*** RAW DATA ***

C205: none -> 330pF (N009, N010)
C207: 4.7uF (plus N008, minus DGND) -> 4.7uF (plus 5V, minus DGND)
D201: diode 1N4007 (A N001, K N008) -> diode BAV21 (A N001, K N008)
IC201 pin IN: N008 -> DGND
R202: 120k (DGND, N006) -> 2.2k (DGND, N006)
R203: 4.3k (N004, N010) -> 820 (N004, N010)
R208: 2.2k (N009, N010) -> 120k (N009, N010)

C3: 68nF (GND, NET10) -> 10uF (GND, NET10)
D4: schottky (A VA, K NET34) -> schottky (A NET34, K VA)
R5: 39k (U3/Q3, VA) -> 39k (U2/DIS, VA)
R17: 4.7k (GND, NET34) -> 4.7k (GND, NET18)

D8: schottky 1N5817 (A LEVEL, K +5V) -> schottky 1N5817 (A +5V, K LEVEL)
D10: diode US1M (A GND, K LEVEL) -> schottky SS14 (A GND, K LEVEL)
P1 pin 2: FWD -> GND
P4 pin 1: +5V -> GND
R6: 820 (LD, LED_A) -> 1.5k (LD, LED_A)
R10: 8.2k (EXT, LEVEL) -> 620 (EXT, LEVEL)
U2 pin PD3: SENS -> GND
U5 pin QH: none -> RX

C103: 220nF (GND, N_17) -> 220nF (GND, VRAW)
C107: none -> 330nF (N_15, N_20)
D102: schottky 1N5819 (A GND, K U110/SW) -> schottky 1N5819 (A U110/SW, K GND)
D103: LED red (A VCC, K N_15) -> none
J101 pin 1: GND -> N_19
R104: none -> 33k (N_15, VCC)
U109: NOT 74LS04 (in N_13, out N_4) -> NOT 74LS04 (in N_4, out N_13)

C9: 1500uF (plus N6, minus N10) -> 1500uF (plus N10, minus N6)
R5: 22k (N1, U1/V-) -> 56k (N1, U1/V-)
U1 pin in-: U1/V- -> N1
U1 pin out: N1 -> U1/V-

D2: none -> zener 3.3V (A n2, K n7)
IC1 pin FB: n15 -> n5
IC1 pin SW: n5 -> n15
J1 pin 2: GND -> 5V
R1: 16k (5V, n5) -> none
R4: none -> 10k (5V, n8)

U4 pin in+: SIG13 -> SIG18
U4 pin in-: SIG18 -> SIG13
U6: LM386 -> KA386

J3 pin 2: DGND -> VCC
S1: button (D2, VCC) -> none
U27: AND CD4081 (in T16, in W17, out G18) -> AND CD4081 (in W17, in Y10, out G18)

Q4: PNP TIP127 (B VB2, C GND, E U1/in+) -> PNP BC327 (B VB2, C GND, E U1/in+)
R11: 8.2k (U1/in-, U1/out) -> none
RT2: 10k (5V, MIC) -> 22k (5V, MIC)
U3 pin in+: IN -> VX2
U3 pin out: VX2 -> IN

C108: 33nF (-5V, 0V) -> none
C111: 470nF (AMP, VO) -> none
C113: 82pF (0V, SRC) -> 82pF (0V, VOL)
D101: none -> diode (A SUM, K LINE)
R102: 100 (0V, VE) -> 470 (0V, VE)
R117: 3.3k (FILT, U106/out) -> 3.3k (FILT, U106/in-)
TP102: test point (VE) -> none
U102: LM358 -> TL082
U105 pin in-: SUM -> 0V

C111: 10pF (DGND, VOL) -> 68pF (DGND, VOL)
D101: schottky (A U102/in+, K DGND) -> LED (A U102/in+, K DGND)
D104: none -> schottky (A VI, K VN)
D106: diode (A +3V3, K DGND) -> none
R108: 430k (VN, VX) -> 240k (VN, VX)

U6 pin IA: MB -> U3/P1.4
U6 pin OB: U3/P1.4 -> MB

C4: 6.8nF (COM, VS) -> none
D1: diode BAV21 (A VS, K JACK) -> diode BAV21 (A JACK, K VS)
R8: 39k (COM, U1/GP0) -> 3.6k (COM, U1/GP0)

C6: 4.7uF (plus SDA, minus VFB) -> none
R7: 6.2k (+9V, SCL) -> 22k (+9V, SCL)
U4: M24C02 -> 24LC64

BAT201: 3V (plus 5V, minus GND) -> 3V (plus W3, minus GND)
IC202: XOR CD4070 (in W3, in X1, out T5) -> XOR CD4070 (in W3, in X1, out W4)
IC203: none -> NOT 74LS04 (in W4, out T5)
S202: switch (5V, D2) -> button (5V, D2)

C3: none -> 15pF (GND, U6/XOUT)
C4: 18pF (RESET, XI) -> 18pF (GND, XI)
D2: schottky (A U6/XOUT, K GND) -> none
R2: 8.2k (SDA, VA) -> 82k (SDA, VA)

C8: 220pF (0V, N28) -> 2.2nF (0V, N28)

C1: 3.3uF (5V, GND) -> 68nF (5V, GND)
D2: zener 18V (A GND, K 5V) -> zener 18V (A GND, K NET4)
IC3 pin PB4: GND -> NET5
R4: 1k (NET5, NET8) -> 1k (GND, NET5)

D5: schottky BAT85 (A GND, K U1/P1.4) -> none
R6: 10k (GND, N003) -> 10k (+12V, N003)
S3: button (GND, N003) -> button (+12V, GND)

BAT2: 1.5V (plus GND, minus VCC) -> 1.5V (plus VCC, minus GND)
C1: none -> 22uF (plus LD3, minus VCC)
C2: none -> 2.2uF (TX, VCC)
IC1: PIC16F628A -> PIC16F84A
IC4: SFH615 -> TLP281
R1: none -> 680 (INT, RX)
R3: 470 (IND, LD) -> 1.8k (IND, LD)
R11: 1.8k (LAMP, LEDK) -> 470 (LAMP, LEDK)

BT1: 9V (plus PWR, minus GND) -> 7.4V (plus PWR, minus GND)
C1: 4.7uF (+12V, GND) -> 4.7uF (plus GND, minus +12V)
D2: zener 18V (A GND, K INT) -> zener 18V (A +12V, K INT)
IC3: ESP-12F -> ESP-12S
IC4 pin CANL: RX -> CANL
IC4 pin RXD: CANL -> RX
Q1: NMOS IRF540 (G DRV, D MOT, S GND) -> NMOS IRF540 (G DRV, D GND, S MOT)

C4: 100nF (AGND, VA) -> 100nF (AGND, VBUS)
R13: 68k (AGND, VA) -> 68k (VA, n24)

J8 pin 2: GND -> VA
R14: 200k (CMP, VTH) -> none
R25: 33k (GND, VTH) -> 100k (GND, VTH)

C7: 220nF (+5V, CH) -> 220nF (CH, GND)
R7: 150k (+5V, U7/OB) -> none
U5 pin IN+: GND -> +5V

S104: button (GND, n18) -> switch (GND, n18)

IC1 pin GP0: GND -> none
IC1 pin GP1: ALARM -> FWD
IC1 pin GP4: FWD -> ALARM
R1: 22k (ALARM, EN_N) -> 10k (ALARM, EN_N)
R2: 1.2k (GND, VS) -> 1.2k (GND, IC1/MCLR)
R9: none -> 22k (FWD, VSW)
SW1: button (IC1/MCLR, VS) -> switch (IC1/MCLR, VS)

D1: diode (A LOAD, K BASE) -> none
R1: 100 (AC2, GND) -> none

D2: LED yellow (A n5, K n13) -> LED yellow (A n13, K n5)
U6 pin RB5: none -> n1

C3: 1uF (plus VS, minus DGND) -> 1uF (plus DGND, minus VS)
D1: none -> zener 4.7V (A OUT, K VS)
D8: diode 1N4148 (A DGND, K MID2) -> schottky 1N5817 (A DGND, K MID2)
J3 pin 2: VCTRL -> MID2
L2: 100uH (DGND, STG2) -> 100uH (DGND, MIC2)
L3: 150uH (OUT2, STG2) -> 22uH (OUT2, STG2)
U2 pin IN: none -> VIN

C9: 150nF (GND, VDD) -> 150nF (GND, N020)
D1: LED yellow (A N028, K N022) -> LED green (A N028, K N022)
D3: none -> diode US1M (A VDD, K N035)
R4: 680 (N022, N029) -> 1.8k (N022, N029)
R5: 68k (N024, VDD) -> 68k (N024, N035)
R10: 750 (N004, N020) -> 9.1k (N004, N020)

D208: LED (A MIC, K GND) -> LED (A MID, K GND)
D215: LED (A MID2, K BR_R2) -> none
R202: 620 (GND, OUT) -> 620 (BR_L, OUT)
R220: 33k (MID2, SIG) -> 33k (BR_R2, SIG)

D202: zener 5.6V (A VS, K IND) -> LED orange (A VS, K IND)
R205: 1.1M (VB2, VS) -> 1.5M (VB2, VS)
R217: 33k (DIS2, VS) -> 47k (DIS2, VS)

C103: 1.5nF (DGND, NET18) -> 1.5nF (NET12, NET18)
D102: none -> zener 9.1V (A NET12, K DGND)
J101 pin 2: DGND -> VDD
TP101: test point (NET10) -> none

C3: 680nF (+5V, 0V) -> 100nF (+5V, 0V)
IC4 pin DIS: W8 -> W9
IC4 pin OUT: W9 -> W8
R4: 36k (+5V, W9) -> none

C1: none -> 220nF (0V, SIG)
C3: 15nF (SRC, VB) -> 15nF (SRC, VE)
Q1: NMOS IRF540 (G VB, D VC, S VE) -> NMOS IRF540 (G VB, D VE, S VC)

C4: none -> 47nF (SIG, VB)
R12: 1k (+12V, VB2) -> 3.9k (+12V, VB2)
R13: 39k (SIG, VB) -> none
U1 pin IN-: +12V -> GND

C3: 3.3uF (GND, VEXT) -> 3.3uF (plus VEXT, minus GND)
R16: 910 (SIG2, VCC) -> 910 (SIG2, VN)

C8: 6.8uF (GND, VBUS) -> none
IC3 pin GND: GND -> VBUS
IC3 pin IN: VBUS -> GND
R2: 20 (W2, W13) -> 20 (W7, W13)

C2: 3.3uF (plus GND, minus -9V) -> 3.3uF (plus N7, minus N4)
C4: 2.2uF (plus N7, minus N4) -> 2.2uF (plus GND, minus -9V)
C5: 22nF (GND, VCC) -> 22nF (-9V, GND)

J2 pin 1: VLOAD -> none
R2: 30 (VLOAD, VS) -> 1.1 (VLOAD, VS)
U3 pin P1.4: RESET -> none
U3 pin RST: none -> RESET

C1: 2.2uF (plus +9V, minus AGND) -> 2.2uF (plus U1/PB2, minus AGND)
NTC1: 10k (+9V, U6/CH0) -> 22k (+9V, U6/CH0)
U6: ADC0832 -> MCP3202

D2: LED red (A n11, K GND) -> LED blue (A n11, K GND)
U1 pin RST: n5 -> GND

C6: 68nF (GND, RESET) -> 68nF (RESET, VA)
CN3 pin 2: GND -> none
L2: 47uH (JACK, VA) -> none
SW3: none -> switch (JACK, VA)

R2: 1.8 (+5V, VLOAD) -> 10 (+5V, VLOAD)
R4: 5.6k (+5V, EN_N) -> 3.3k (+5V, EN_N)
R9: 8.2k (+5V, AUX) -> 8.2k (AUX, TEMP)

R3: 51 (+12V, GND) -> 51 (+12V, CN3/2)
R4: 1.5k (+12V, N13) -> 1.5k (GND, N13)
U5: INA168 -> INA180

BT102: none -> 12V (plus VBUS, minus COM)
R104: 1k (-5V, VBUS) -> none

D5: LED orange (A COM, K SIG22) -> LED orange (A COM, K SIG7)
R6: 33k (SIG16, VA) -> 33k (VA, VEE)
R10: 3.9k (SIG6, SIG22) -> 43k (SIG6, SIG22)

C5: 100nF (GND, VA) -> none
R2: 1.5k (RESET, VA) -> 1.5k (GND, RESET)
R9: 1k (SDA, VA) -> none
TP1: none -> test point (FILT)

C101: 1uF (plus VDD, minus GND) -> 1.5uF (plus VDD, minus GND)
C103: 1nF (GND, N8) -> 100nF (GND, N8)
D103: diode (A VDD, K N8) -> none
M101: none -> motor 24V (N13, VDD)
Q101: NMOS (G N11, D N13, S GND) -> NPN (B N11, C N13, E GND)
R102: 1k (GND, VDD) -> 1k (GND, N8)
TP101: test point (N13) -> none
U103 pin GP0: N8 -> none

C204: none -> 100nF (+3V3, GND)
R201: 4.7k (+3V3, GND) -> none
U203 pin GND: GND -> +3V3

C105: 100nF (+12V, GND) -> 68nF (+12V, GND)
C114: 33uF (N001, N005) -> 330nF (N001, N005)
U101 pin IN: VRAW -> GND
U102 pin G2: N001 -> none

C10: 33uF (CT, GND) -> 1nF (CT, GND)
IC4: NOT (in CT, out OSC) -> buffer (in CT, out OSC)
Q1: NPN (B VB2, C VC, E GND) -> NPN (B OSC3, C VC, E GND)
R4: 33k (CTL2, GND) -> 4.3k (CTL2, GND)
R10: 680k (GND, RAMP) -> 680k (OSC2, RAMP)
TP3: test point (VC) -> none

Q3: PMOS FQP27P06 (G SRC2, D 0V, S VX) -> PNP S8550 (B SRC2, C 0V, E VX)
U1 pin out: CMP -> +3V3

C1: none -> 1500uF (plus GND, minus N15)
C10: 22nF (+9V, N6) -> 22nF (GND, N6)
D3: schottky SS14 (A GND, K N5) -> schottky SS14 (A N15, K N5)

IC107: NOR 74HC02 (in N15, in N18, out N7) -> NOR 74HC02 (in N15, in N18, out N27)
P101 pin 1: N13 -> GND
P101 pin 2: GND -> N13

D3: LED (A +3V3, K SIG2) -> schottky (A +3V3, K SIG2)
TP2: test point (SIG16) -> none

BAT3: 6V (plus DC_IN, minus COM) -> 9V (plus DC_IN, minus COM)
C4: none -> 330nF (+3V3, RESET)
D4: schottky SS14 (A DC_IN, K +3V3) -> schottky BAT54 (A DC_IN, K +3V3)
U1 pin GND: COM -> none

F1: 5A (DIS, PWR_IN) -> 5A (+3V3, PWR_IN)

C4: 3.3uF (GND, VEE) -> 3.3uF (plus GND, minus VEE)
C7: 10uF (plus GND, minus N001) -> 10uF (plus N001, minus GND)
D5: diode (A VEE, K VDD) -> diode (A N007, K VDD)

***

== YOUR ASSIGNMENT ==
Please restate the records word for word. Go from the first line to the line with "C113: 82pF (0V, SRC) -> 82pF (0V, VOL)" and include both.

== RESULT ==
C205: none -> 330pF (N009, N010)
C207: 4.7uF (plus N008, minus DGND) -> 4.7uF (plus 5V, minus DGND)
D201: diode 1N4007 (A N001, K N008) -> diode BAV21 (A N001, K N008)
IC201 pin IN: N008 -> DGND
R202: 120k (DGND, N006) -> 2.2k (DGND, N006)
R203: 4.3k (N004, N010) -> 820 (N004, N010)
R208: 2.2k (N009, N010) -> 120k (N009, N010)

C3: 68nF (GND, NET10) -> 10uF (GND, NET10)
D4: schottky (A VA, K NET34) -> schottky (A NET34, K VA)
R5: 39k (U3/Q3, VA) -> 39k (U2/DIS, VA)
R17: 4.7k (GND, NET34) -> 4.7k (GND, NET18)

D8: schottky 1N5817 (A LEVEL, K +5V) -> schottky 1N5817 (A +5V, K LEVEL)
D10: diode US1M (A GND, K LEVEL) -> schottky SS14 (A GND, K LEVEL)
P1 pin 2: FWD -> GND
P4 pin 1: +5V -> GND
R6: 820 (LD, LED_A) -> 1.5k (LD, LED_A)
R10: 8.2k (EXT, LEVEL) -> 620 (EXT, LEVEL)
U2 pin PD3: SENS -> GND
U5 pin QH: none -> RX

C103: 220nF (GND, N_17) -> 220nF (GND, VRAW)
C107: none -> 330nF (N_15, N_20)
D102: schottky 1N5819 (A GND, K U110/SW) -> schottky 1N5819 (A U110/SW, K GND)
D103: LED red (A VCC, K N_15) -> none
J101 pin 1: GND -> N_19
R104: none -> 33k (N_15, VCC)
U109: NOT 74LS04 (in N_13, out N_4) -> NOT 74LS04 (in N_4, out N_13)

C9: 1500uF (plus N6, minus N10) -> 1500uF (plus N10, minus N6)
R5: 22k (N1, U1/V-) -> 56k (N1, U1/V-)
U1 pin in-: U1/V- -> N1
U1 pin out: N1 -> U1/V-

D2: none -> zener 3.3V (A n2, K n7)
IC1 pin FB: n15 -> n5
IC1 pin SW: n5 -> n15
J1 pin 2: GND -> 5V
R1: 16k (5V, n5) -> none
R4: none -> 10k (5V, n8)

U4 pin in+: SIG13 -> SIG18
U4 pin in-: SIG18 -> SIG13
U6: LM386 -> KA386

J3 pin 2: DGND -> VCC
S1: button (D2, VCC) -> none
U27: AND CD4081 (in T16, in W17, out G18) -> AND CD4081 (in W17, in Y10, out G18)

Q4: PNP TIP127 (B VB2, C GND, E U1/in+) -> PNP BC327 (B VB2, C GND, E U1/in+)
R11: 8.2k (U1/in-, U1/out) -> none
RT2: 10k (5V, MIC) -> 22k (5V, MIC)
U3 pin in+: IN -> VX2
U3 pin out: VX2 -> IN

C108: 33nF (-5V, 0V) -> none
C111: 470nF (AMP, VO) -> none
C113: 82pF (0V, SRC) -> 82pF (0V, VOL)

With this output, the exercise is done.